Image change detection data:
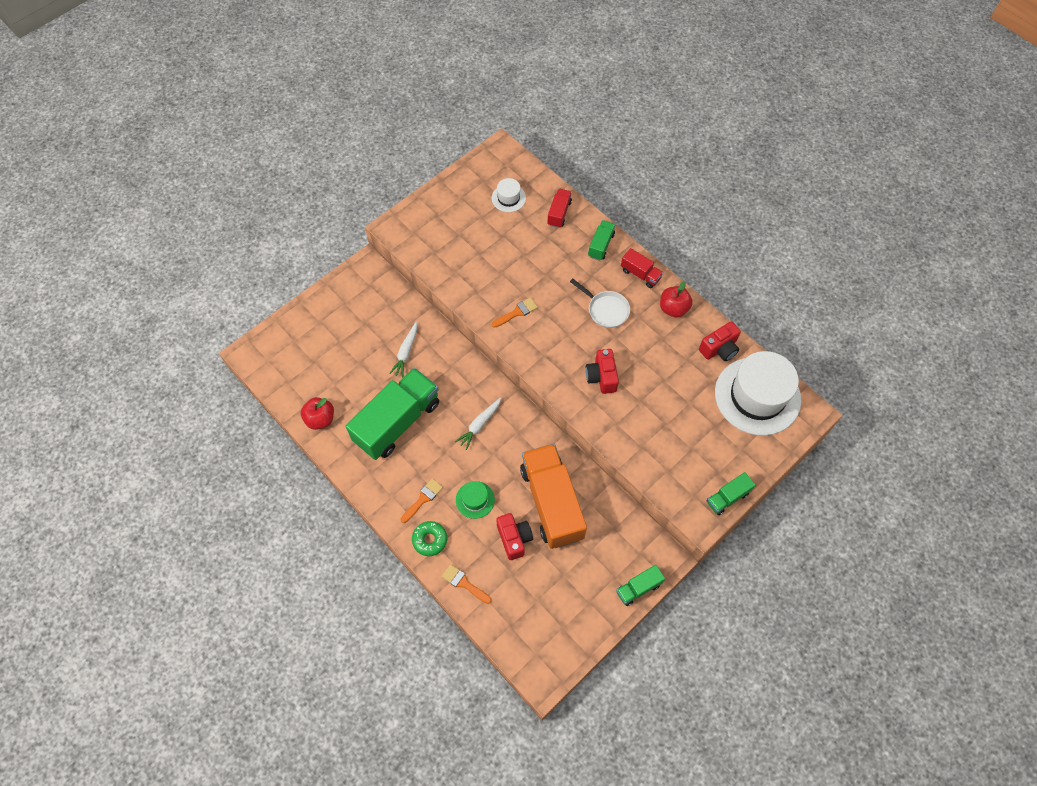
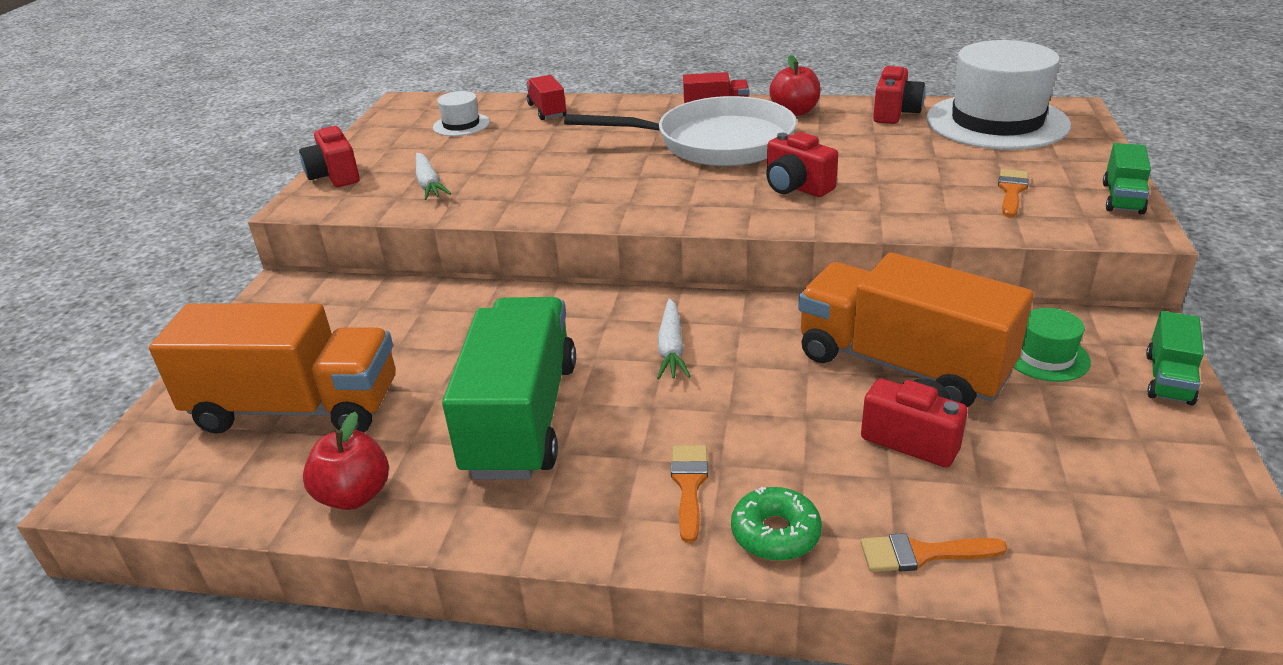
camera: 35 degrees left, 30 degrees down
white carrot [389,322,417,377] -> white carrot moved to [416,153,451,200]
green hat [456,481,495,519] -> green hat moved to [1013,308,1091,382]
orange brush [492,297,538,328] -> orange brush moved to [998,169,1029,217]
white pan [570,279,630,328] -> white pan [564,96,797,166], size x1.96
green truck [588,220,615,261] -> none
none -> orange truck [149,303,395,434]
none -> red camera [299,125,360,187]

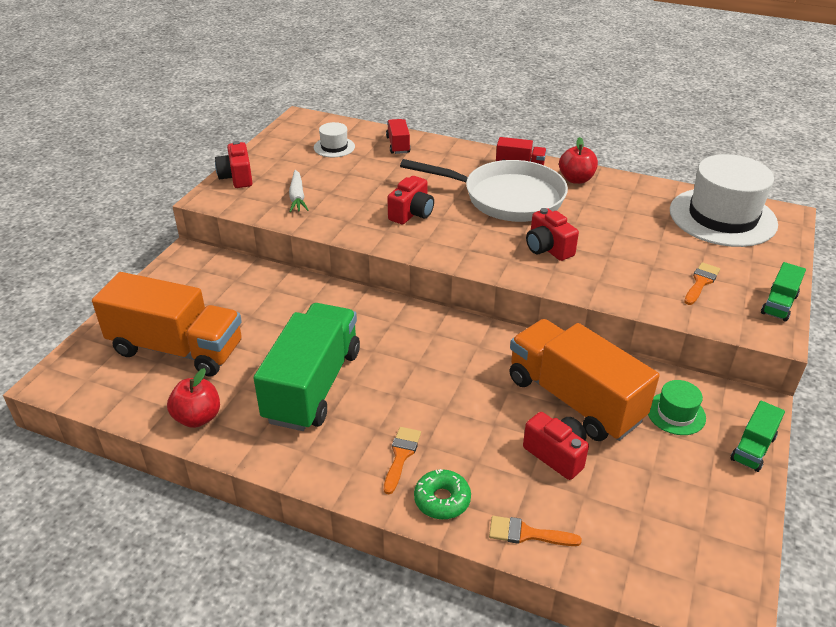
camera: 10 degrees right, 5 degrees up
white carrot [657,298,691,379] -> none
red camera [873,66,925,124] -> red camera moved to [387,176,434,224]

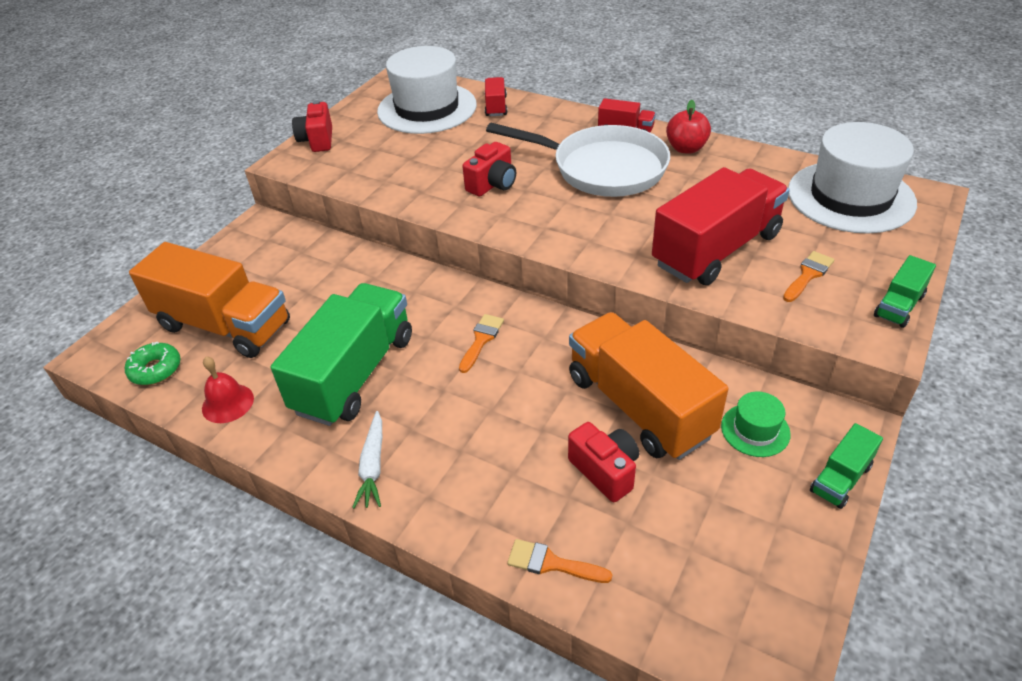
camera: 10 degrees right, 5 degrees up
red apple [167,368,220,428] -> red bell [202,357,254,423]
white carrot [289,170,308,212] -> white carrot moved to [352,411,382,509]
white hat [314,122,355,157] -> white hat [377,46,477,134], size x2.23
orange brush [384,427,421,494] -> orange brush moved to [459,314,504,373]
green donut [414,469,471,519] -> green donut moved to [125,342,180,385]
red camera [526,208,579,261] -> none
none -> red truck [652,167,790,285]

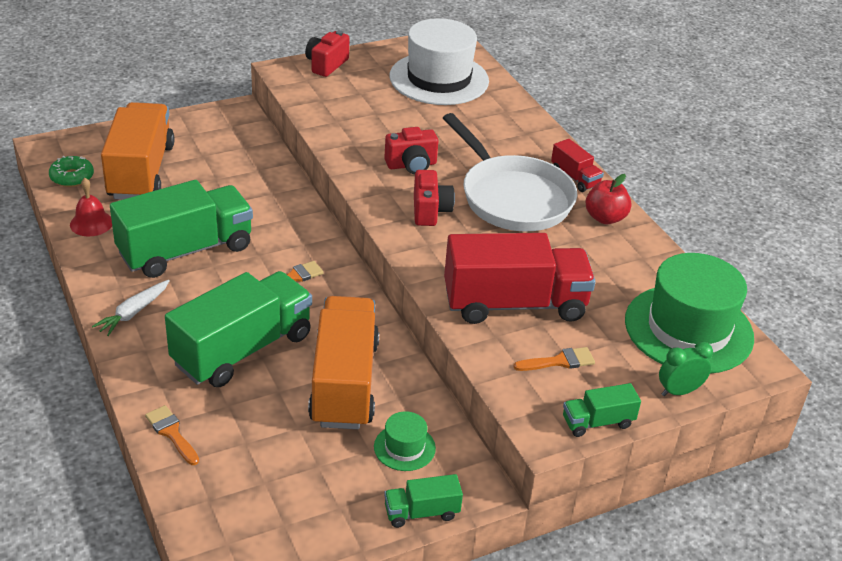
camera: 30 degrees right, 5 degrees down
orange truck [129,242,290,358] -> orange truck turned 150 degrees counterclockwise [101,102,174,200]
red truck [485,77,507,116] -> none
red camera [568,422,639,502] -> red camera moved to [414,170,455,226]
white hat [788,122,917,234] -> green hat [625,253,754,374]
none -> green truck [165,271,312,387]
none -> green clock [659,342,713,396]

(ACTIVITY): Every line with "truck" in it should be copied from the entries.

(WRITTEN ANSWER):
green truck [588,220,615,261] -> none
none -> orange truck [149,303,395,434]
none -> red truck [652,167,790,285]
orange truck [129,242,290,358] -> orange truck turned 150 degrees counterclockwise [101,102,174,200]
red truck [485,77,507,116] -> none
none -> green truck [165,271,312,387]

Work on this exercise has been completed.